[start Given data]

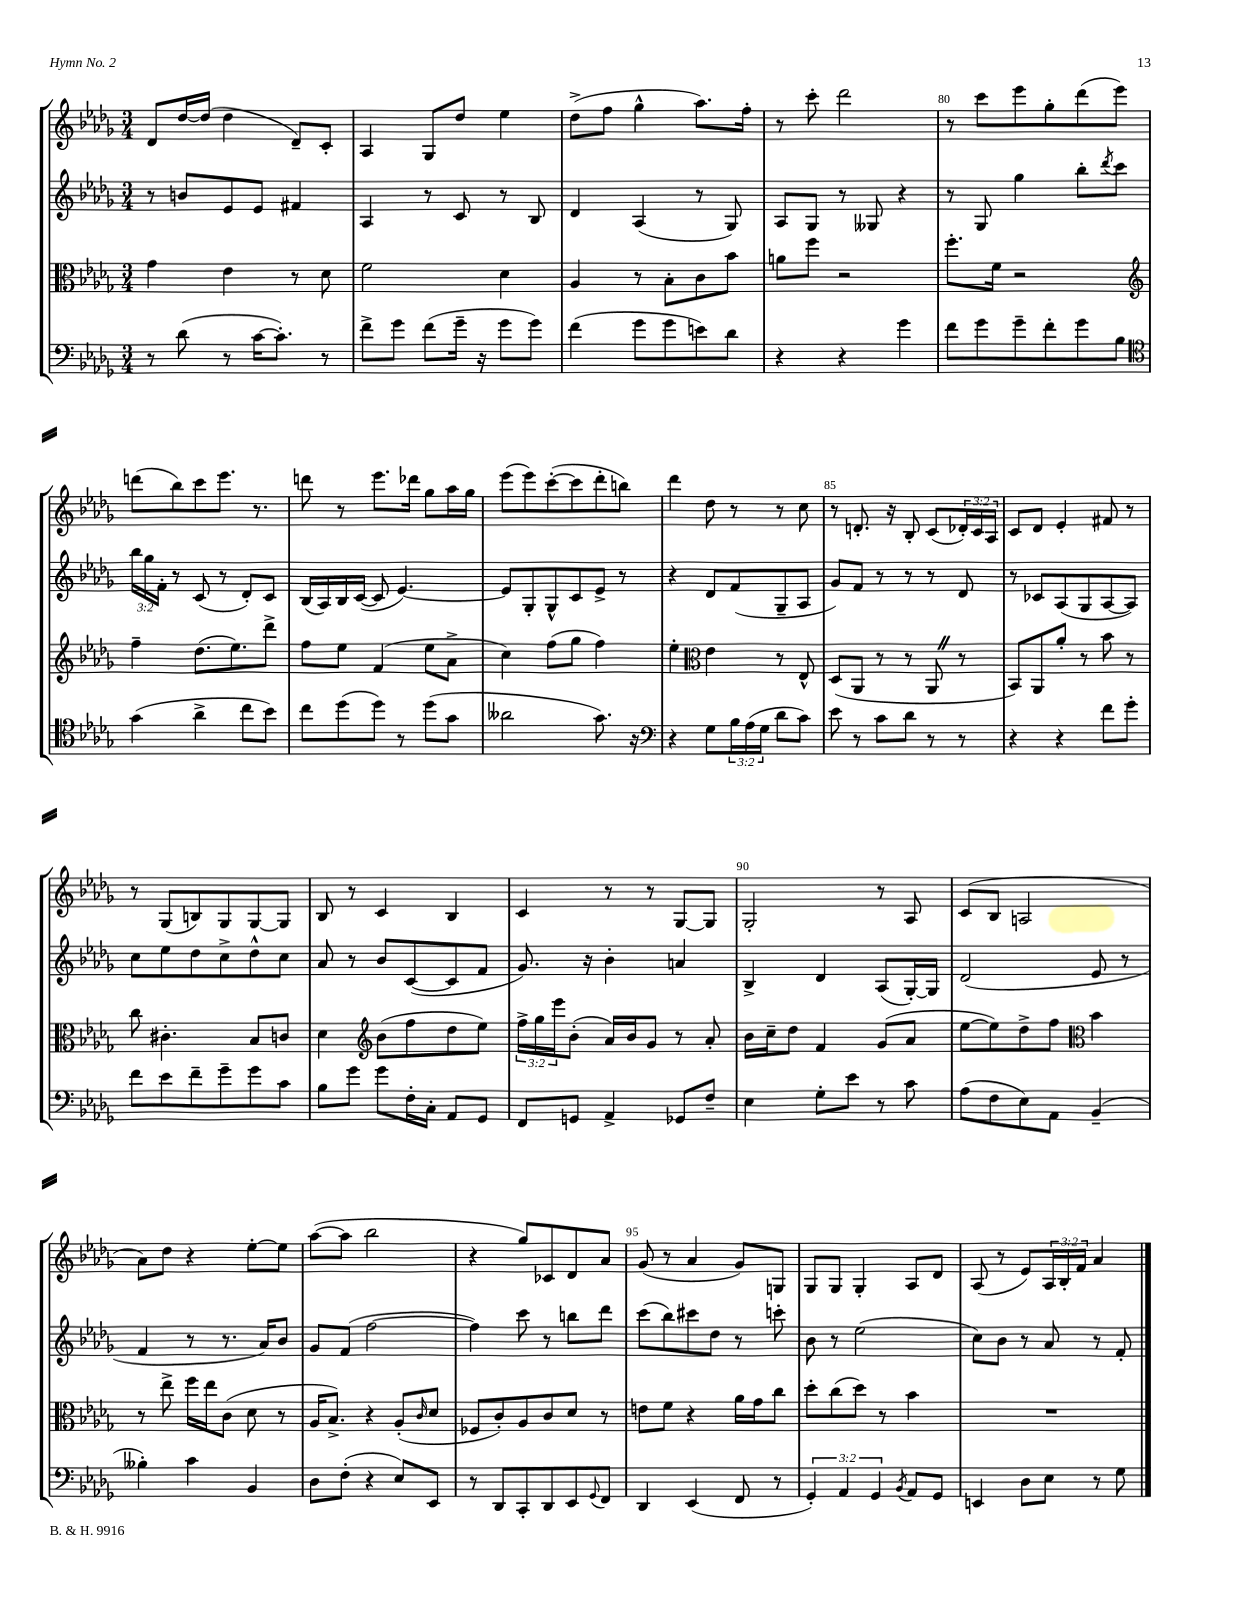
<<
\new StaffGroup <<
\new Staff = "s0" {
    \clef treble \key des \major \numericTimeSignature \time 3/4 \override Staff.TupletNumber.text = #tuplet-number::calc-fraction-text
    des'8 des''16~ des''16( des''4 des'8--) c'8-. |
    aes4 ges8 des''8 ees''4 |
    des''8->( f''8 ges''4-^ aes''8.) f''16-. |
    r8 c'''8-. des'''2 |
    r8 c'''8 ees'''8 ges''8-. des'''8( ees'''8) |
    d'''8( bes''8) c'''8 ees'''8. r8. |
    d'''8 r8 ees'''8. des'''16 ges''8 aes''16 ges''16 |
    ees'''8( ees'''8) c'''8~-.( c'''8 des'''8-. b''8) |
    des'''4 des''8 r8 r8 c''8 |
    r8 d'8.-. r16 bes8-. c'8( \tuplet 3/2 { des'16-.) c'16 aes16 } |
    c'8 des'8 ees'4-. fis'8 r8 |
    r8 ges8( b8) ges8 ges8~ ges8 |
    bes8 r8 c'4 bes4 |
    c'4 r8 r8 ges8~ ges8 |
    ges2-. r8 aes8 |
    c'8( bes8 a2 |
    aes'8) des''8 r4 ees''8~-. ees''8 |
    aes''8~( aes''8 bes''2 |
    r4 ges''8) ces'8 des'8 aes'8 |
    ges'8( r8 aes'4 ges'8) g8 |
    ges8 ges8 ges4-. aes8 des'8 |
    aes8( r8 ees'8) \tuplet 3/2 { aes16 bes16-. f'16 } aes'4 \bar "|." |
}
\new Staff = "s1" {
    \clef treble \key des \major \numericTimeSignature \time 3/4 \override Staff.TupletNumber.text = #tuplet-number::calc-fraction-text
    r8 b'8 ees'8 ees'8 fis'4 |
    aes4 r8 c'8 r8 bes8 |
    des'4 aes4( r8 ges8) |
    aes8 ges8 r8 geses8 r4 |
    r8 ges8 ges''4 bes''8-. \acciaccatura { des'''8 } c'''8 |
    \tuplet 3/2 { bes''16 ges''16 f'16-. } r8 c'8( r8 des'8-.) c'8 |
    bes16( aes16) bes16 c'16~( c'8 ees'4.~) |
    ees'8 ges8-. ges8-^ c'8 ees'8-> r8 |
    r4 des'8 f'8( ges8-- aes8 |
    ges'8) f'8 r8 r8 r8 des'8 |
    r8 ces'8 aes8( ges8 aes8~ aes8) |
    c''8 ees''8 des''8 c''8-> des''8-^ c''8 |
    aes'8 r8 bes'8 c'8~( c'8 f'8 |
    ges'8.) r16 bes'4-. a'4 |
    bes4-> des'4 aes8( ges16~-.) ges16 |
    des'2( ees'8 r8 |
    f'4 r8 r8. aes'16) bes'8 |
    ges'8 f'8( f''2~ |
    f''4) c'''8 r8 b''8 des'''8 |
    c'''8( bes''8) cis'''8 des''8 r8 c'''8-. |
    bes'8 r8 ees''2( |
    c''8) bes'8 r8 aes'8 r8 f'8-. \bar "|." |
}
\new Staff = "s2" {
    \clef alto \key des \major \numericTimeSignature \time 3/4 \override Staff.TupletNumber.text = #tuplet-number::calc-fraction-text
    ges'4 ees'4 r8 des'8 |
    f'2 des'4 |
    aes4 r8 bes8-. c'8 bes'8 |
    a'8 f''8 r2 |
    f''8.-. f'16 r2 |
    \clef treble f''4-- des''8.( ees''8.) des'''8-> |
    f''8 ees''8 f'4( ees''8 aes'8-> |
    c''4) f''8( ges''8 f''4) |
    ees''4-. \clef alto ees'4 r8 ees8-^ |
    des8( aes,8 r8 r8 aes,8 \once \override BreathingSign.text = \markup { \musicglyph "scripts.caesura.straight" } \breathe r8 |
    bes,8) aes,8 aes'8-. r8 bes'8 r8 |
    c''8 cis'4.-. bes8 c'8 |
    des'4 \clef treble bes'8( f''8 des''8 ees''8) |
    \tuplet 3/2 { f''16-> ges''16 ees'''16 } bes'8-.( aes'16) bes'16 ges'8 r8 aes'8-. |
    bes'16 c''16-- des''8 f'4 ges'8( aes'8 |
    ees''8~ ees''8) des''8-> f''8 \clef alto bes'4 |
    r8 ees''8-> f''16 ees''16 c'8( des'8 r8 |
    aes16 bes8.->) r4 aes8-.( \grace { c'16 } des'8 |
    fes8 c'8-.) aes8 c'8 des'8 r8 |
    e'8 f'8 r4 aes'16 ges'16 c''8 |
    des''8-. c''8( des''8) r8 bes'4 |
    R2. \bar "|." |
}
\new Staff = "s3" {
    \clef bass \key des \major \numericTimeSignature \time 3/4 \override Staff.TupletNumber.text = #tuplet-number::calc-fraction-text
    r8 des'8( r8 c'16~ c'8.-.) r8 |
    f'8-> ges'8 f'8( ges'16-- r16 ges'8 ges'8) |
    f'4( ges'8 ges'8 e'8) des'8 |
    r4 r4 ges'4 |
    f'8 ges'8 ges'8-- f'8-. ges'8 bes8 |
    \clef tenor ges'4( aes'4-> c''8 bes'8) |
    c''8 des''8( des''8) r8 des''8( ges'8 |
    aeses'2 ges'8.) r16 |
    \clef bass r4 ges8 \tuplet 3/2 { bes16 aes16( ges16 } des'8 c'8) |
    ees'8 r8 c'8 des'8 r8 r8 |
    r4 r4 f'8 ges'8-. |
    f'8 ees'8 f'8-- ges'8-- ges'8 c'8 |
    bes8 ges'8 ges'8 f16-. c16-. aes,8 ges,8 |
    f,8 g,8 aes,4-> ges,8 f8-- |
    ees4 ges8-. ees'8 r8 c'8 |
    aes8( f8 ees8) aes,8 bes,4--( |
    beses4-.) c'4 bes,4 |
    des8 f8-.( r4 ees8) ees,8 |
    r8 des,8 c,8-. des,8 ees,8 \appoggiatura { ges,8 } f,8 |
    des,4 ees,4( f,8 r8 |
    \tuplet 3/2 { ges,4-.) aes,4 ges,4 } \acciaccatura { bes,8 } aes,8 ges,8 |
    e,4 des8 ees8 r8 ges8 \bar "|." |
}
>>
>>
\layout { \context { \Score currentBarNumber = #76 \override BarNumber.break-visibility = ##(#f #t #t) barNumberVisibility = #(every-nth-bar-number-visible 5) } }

[end Given data]
[start Given data]

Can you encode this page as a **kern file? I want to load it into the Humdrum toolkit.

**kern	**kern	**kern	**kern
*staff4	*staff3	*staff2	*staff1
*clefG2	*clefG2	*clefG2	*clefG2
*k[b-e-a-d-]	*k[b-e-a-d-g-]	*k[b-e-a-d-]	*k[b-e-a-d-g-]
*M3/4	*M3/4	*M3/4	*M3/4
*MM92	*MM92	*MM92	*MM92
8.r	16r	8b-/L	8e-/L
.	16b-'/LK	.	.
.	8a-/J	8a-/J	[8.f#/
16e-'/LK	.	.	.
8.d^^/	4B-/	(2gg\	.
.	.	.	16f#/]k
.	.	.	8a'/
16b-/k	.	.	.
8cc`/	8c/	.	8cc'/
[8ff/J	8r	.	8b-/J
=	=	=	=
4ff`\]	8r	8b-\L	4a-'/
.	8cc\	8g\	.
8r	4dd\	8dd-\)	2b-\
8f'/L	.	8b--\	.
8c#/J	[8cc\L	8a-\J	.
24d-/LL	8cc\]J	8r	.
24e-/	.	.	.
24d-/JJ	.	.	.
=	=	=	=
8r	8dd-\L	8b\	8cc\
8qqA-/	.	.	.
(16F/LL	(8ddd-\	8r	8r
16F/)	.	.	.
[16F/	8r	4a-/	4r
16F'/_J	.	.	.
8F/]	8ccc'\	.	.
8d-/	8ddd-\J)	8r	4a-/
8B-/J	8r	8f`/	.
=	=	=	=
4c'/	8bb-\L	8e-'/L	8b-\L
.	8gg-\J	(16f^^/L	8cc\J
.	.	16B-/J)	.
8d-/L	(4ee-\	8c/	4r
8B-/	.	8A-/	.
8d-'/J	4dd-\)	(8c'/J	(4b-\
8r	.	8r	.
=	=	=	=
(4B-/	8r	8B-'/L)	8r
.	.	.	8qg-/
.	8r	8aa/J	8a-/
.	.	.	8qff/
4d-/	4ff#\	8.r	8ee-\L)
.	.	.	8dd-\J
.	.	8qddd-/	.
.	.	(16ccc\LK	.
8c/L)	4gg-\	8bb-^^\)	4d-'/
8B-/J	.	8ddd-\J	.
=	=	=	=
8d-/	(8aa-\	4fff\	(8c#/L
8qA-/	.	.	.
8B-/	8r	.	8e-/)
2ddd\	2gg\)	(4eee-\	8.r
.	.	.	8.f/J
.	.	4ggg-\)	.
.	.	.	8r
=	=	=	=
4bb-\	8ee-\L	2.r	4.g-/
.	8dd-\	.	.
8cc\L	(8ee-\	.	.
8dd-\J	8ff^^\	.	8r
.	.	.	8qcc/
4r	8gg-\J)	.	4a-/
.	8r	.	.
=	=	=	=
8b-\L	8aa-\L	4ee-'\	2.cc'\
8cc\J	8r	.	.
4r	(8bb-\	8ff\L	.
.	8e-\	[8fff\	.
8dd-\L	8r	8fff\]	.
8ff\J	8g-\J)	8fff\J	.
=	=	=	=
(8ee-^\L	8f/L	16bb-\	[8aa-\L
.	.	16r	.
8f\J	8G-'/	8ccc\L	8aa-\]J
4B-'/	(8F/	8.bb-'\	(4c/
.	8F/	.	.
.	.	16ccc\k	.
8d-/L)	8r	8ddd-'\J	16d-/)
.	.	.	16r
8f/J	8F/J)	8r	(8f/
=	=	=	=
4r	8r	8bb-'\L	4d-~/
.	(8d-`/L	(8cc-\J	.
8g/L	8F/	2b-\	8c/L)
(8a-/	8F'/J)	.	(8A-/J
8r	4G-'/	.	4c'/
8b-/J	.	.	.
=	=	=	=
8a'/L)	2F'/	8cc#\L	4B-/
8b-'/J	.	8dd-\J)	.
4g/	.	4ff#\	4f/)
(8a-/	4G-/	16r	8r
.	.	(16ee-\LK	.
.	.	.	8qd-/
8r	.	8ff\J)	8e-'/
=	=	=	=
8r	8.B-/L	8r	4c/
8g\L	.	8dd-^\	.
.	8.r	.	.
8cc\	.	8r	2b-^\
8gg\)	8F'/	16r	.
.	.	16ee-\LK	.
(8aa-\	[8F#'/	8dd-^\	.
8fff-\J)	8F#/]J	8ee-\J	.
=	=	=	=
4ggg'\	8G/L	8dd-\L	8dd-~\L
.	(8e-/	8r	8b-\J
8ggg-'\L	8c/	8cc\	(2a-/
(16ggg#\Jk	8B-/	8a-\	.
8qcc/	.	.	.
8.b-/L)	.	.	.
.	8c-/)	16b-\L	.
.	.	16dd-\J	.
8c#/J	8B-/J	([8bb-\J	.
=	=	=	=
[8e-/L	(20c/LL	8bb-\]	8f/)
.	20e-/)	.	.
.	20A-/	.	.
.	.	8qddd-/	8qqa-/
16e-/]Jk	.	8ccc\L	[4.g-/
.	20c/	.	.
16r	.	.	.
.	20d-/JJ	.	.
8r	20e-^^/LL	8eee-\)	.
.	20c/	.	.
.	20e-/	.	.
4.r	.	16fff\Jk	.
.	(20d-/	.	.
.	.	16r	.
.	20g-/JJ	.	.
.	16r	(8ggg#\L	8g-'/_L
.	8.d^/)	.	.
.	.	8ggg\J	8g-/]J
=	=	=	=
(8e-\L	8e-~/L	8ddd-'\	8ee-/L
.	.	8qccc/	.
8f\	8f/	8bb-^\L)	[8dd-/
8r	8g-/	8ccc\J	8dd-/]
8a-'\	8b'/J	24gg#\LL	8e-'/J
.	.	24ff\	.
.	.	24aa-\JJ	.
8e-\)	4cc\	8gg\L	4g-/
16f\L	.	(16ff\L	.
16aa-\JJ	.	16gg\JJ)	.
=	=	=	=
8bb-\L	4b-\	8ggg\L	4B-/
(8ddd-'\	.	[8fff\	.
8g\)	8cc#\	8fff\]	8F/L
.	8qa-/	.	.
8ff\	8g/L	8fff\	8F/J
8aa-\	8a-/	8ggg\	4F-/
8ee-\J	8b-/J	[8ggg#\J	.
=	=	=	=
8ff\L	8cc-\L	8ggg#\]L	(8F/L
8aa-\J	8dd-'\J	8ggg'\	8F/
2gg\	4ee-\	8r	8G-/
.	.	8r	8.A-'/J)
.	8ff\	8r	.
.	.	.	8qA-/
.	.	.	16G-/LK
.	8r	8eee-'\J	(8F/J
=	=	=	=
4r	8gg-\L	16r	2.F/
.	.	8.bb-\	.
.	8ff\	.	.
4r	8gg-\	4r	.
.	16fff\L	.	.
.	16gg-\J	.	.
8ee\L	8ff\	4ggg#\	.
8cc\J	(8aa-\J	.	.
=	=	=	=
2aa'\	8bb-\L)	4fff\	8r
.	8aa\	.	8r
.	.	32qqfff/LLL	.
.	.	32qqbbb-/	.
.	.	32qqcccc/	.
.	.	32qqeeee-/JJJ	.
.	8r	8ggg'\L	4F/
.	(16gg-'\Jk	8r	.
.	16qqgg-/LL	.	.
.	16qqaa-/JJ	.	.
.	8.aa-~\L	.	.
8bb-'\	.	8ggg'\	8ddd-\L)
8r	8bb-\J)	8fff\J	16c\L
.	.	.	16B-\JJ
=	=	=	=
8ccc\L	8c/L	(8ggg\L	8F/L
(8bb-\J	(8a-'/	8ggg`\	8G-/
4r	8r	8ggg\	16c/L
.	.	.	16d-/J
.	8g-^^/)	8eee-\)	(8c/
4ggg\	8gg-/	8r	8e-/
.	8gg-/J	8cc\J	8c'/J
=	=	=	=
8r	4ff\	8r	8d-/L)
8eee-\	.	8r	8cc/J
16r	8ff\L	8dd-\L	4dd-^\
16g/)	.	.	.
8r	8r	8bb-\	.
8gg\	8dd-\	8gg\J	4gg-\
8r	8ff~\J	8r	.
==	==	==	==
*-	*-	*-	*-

[end Given data]
[start Given data]

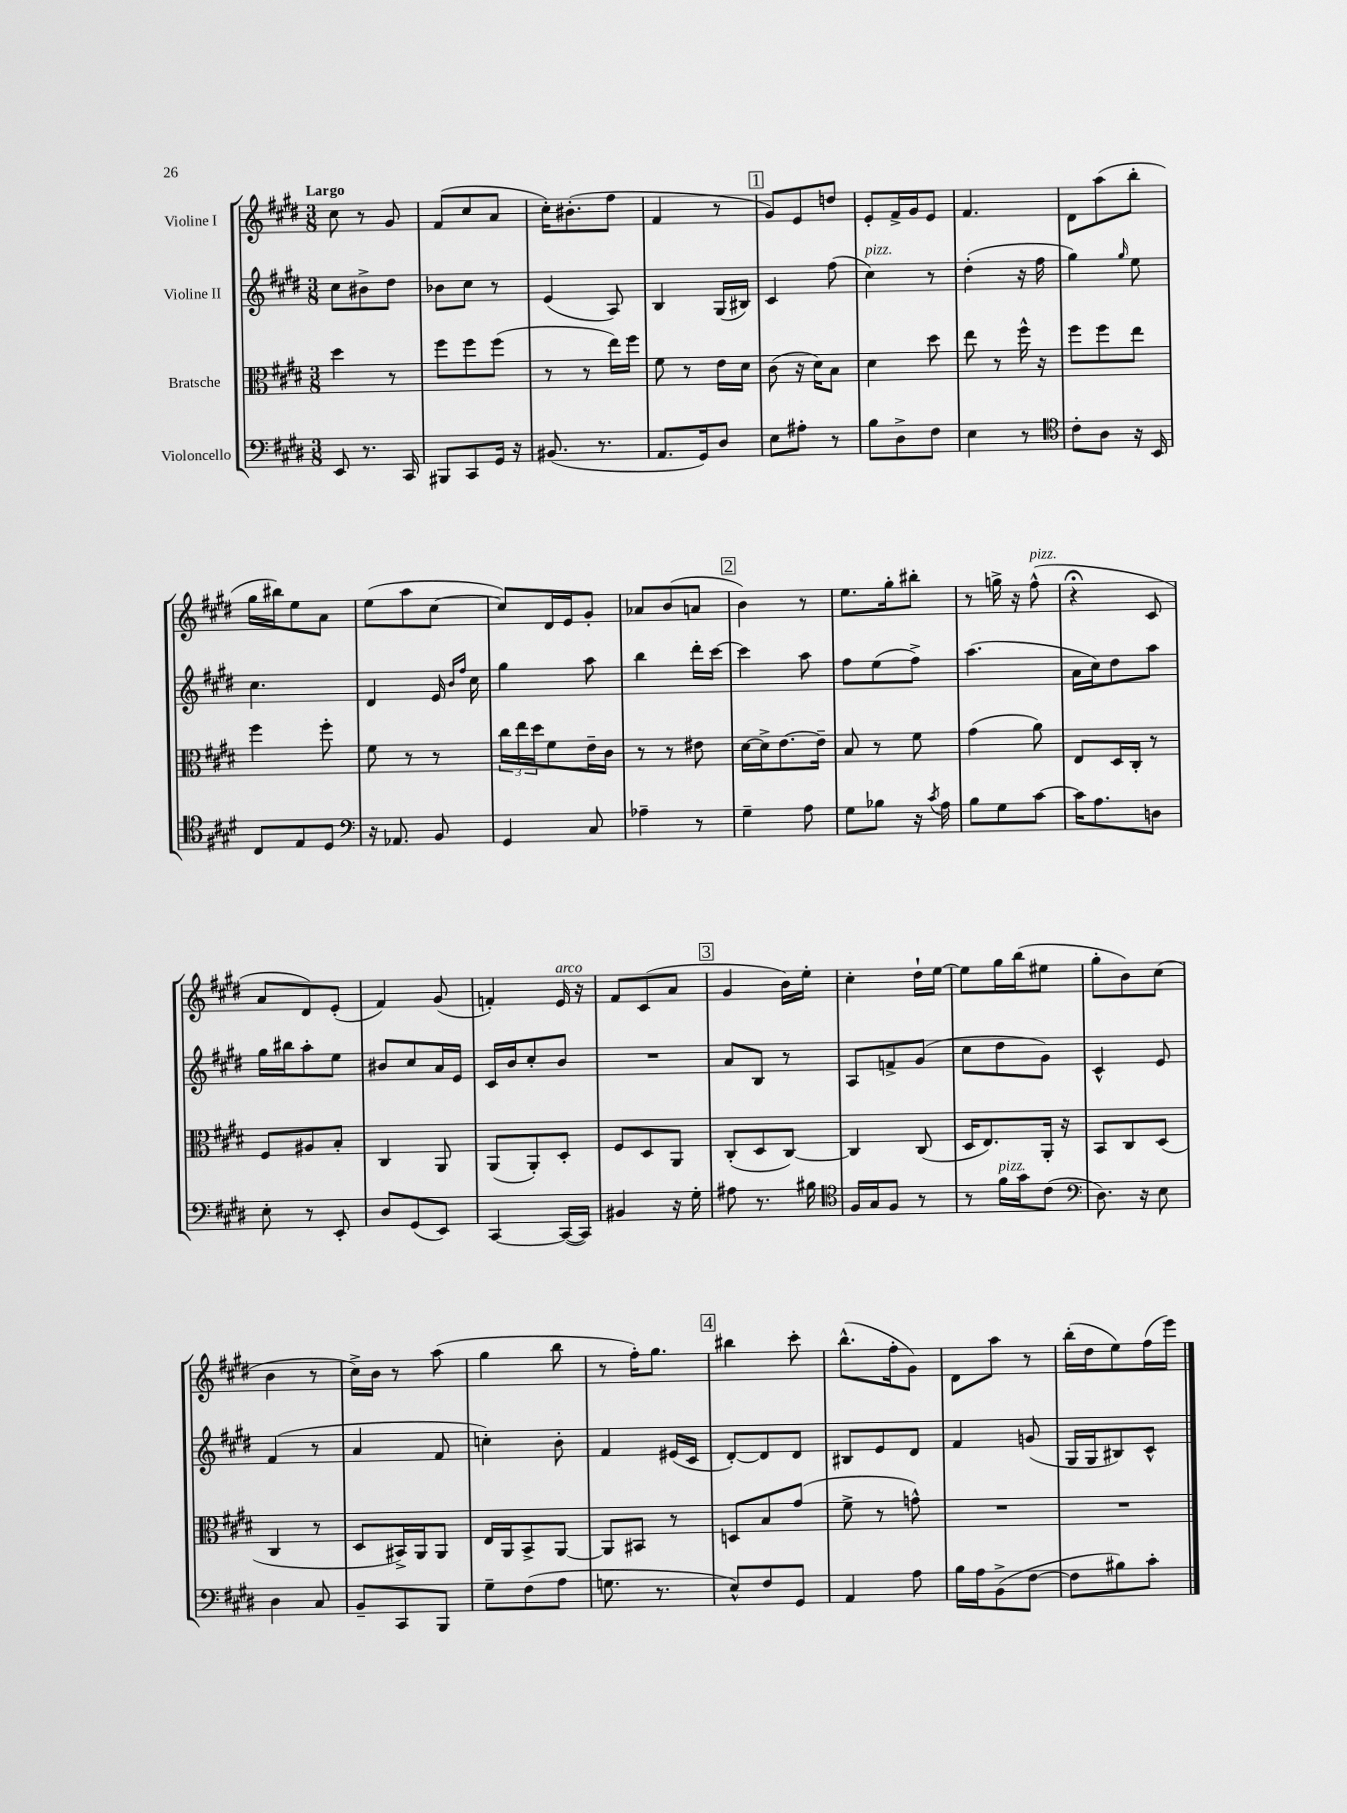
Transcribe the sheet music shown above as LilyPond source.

[end Given data]

- Short exercise
Show each line of the listing above that contains the string "kern", copying every such line in full.

- Completed task
Can you encode this page as a **kern file? I want to load it into the Humdrum toolkit.
**kern	**kern	**kern	**kern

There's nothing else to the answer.